» **EXERCISE DETAILS**
Restate verbatim the span of lines below between the line with "tan brick B6:C6" and the line with "purple brick K7", including those two lines, and only that span.

» **PROVIDED INFORMATION**
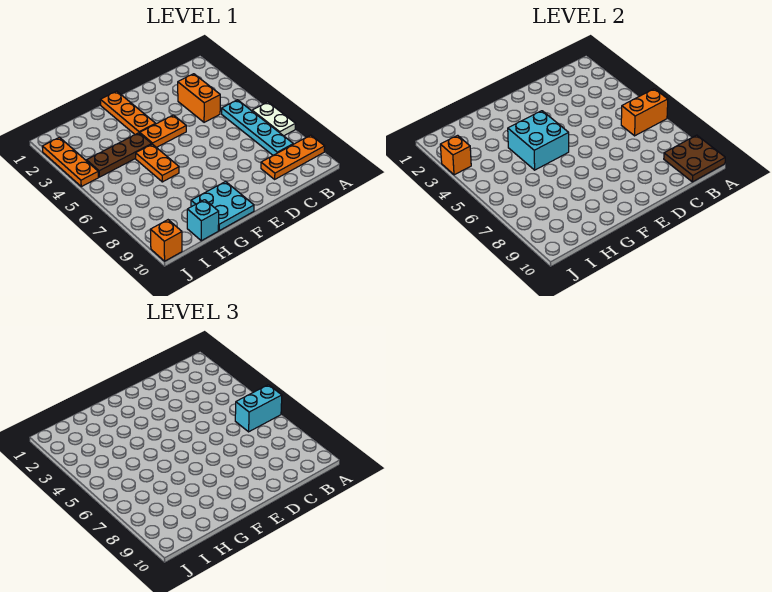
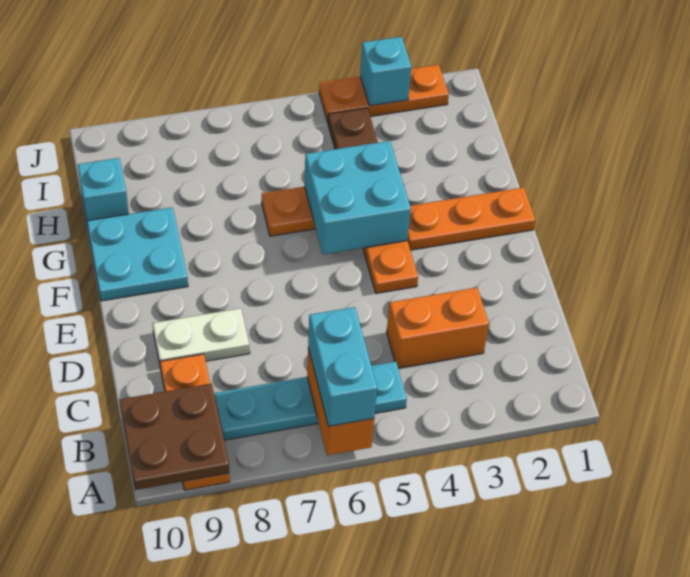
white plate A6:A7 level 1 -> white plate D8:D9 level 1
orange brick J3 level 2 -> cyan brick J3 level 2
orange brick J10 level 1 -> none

...

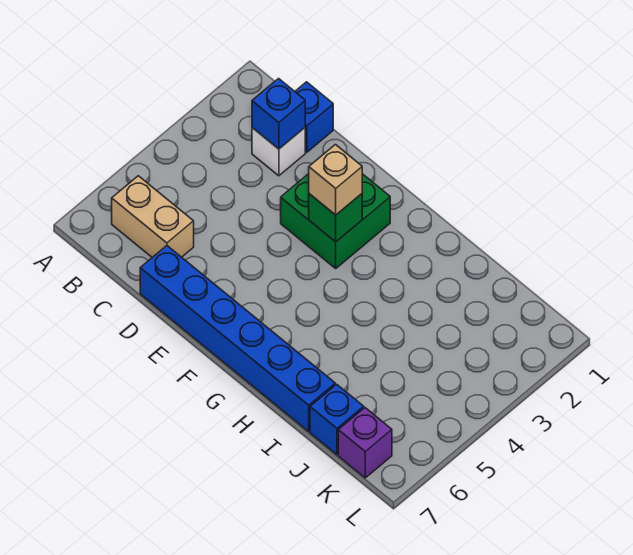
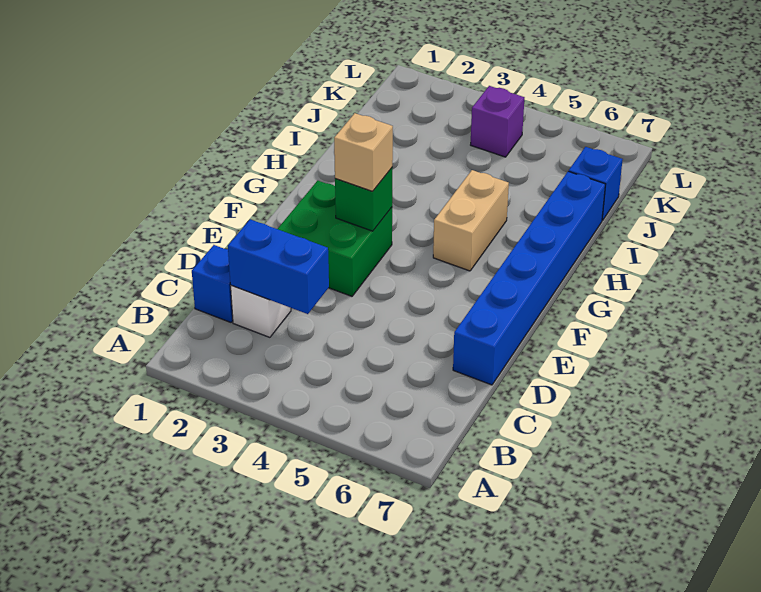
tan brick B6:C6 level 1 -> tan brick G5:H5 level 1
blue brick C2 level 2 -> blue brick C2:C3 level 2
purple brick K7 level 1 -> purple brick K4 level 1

» **RESPONSE TO THIS EXERCISE**
tan brick B6:C6 level 1 -> tan brick G5:H5 level 1
blue brick C2 level 2 -> blue brick C2:C3 level 2
purple brick K7 level 1 -> purple brick K4 level 1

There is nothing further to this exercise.